* _Required work_:
Every line of the material is to be repeated exactly as it stands.

* _Exercise inputs_:

------------------------

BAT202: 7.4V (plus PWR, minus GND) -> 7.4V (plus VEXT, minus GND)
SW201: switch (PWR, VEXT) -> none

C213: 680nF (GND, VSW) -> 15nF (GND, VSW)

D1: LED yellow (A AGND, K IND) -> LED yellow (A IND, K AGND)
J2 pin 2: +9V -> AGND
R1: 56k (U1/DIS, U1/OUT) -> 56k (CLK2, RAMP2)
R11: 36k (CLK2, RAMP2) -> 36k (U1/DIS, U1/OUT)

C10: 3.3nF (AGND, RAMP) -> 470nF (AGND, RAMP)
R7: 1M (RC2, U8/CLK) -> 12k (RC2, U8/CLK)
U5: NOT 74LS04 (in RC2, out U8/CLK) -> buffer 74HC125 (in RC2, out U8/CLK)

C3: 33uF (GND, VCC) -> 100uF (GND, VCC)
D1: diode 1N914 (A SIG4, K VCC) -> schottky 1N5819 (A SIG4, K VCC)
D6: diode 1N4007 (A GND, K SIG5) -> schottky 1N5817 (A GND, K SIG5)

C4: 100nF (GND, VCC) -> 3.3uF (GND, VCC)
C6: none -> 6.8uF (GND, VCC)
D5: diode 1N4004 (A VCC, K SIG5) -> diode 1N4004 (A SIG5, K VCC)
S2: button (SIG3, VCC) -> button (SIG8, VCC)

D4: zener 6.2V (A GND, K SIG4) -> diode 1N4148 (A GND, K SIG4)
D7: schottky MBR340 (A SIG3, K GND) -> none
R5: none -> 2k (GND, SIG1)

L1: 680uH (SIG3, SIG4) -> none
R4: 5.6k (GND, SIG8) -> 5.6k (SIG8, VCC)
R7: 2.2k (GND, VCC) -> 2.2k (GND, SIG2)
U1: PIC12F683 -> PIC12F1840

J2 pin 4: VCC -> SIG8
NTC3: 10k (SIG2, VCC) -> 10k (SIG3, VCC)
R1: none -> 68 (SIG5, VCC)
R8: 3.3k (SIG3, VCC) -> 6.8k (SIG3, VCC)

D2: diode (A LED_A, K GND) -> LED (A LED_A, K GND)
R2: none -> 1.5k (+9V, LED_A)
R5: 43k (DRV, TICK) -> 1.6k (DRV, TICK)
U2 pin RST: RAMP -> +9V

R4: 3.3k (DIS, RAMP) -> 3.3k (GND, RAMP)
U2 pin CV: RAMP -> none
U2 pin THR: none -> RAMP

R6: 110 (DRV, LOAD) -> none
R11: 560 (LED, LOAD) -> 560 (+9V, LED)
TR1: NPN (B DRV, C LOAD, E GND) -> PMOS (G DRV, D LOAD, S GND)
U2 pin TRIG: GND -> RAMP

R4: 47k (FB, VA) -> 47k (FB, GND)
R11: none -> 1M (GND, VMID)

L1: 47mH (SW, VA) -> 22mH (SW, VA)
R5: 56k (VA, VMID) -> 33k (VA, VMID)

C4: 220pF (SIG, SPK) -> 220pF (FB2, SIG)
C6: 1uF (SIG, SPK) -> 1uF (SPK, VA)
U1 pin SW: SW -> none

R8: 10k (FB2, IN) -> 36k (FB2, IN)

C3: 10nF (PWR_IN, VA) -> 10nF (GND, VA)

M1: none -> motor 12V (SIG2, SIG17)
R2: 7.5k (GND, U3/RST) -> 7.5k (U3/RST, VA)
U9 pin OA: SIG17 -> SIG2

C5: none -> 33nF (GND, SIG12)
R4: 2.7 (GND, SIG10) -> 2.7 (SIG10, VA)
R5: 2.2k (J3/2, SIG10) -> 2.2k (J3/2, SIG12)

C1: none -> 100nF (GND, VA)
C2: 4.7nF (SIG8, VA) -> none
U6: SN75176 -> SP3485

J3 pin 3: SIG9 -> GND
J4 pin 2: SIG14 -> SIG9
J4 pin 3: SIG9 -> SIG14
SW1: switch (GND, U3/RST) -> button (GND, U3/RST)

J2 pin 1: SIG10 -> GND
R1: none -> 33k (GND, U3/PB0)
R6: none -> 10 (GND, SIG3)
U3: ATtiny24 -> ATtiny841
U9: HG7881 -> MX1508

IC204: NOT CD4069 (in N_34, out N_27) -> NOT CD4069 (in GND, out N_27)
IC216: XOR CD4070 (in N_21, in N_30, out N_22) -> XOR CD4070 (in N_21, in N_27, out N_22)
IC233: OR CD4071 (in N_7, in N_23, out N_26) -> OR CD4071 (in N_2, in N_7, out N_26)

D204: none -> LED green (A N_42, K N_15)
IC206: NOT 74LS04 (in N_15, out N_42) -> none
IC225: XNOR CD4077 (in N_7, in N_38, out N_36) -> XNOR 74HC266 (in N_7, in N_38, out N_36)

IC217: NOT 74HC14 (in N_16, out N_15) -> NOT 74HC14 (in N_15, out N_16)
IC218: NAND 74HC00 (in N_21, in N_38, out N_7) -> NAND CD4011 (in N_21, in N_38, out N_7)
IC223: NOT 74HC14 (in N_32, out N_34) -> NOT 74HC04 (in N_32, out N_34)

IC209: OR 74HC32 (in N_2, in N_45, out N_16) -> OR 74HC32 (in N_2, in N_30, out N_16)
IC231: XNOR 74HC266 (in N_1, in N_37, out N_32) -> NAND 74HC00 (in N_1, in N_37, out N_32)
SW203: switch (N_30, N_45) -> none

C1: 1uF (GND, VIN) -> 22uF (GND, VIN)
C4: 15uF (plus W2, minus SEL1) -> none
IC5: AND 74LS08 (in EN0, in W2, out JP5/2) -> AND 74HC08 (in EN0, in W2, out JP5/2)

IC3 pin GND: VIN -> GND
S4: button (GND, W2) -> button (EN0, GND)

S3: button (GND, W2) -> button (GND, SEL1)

------------------------

* _Answer space_:
BAT202: 7.4V (plus PWR, minus GND) -> 7.4V (plus VEXT, minus GND)
SW201: switch (PWR, VEXT) -> none

C213: 680nF (GND, VSW) -> 15nF (GND, VSW)

D1: LED yellow (A AGND, K IND) -> LED yellow (A IND, K AGND)
J2 pin 2: +9V -> AGND
R1: 56k (U1/DIS, U1/OUT) -> 56k (CLK2, RAMP2)
R11: 36k (CLK2, RAMP2) -> 36k (U1/DIS, U1/OUT)

C10: 3.3nF (AGND, RAMP) -> 470nF (AGND, RAMP)
R7: 1M (RC2, U8/CLK) -> 12k (RC2, U8/CLK)
U5: NOT 74LS04 (in RC2, out U8/CLK) -> buffer 74HC125 (in RC2, out U8/CLK)

C3: 33uF (GND, VCC) -> 100uF (GND, VCC)
D1: diode 1N914 (A SIG4, K VCC) -> schottky 1N5819 (A SIG4, K VCC)
D6: diode 1N4007 (A GND, K SIG5) -> schottky 1N5817 (A GND, K SIG5)

C4: 100nF (GND, VCC) -> 3.3uF (GND, VCC)
C6: none -> 6.8uF (GND, VCC)
D5: diode 1N4004 (A VCC, K SIG5) -> diode 1N4004 (A SIG5, K VCC)
S2: button (SIG3, VCC) -> button (SIG8, VCC)

D4: zener 6.2V (A GND, K SIG4) -> diode 1N4148 (A GND, K SIG4)
D7: schottky MBR340 (A SIG3, K GND) -> none
R5: none -> 2k (GND, SIG1)

L1: 680uH (SIG3, SIG4) -> none
R4: 5.6k (GND, SIG8) -> 5.6k (SIG8, VCC)
R7: 2.2k (GND, VCC) -> 2.2k (GND, SIG2)
U1: PIC12F683 -> PIC12F1840

J2 pin 4: VCC -> SIG8
NTC3: 10k (SIG2, VCC) -> 10k (SIG3, VCC)
R1: none -> 68 (SIG5, VCC)
R8: 3.3k (SIG3, VCC) -> 6.8k (SIG3, VCC)

D2: diode (A LED_A, K GND) -> LED (A LED_A, K GND)
R2: none -> 1.5k (+9V, LED_A)
R5: 43k (DRV, TICK) -> 1.6k (DRV, TICK)
U2 pin RST: RAMP -> +9V

R4: 3.3k (DIS, RAMP) -> 3.3k (GND, RAMP)
U2 pin CV: RAMP -> none
U2 pin THR: none -> RAMP

R6: 110 (DRV, LOAD) -> none
R11: 560 (LED, LOAD) -> 560 (+9V, LED)
TR1: NPN (B DRV, C LOAD, E GND) -> PMOS (G DRV, D LOAD, S GND)
U2 pin TRIG: GND -> RAMP

R4: 47k (FB, VA) -> 47k (FB, GND)
R11: none -> 1M (GND, VMID)

L1: 47mH (SW, VA) -> 22mH (SW, VA)
R5: 56k (VA, VMID) -> 33k (VA, VMID)

C4: 220pF (SIG, SPK) -> 220pF (FB2, SIG)
C6: 1uF (SIG, SPK) -> 1uF (SPK, VA)
U1 pin SW: SW -> none

R8: 10k (FB2, IN) -> 36k (FB2, IN)

C3: 10nF (PWR_IN, VA) -> 10nF (GND, VA)

M1: none -> motor 12V (SIG2, SIG17)
R2: 7.5k (GND, U3/RST) -> 7.5k (U3/RST, VA)
U9 pin OA: SIG17 -> SIG2

C5: none -> 33nF (GND, SIG12)
R4: 2.7 (GND, SIG10) -> 2.7 (SIG10, VA)
R5: 2.2k (J3/2, SIG10) -> 2.2k (J3/2, SIG12)

C1: none -> 100nF (GND, VA)
C2: 4.7nF (SIG8, VA) -> none
U6: SN75176 -> SP3485

J3 pin 3: SIG9 -> GND
J4 pin 2: SIG14 -> SIG9
J4 pin 3: SIG9 -> SIG14
SW1: switch (GND, U3/RST) -> button (GND, U3/RST)

J2 pin 1: SIG10 -> GND
R1: none -> 33k (GND, U3/PB0)
R6: none -> 10 (GND, SIG3)
U3: ATtiny24 -> ATtiny841
U9: HG7881 -> MX1508

IC204: NOT CD4069 (in N_34, out N_27) -> NOT CD4069 (in GND, out N_27)
IC216: XOR CD4070 (in N_21, in N_30, out N_22) -> XOR CD4070 (in N_21, in N_27, out N_22)
IC233: OR CD4071 (in N_7, in N_23, out N_26) -> OR CD4071 (in N_2, in N_7, out N_26)

D204: none -> LED green (A N_42, K N_15)
IC206: NOT 74LS04 (in N_15, out N_42) -> none
IC225: XNOR CD4077 (in N_7, in N_38, out N_36) -> XNOR 74HC266 (in N_7, in N_38, out N_36)

IC217: NOT 74HC14 (in N_16, out N_15) -> NOT 74HC14 (in N_15, out N_16)
IC218: NAND 74HC00 (in N_21, in N_38, out N_7) -> NAND CD4011 (in N_21, in N_38, out N_7)
IC223: NOT 74HC14 (in N_32, out N_34) -> NOT 74HC04 (in N_32, out N_34)

IC209: OR 74HC32 (in N_2, in N_45, out N_16) -> OR 74HC32 (in N_2, in N_30, out N_16)
IC231: XNOR 74HC266 (in N_1, in N_37, out N_32) -> NAND 74HC00 (in N_1, in N_37, out N_32)
SW203: switch (N_30, N_45) -> none

C1: 1uF (GND, VIN) -> 22uF (GND, VIN)
C4: 15uF (plus W2, minus SEL1) -> none
IC5: AND 74LS08 (in EN0, in W2, out JP5/2) -> AND 74HC08 (in EN0, in W2, out JP5/2)

IC3 pin GND: VIN -> GND
S4: button (GND, W2) -> button (EN0, GND)

S3: button (GND, W2) -> button (GND, SEL1)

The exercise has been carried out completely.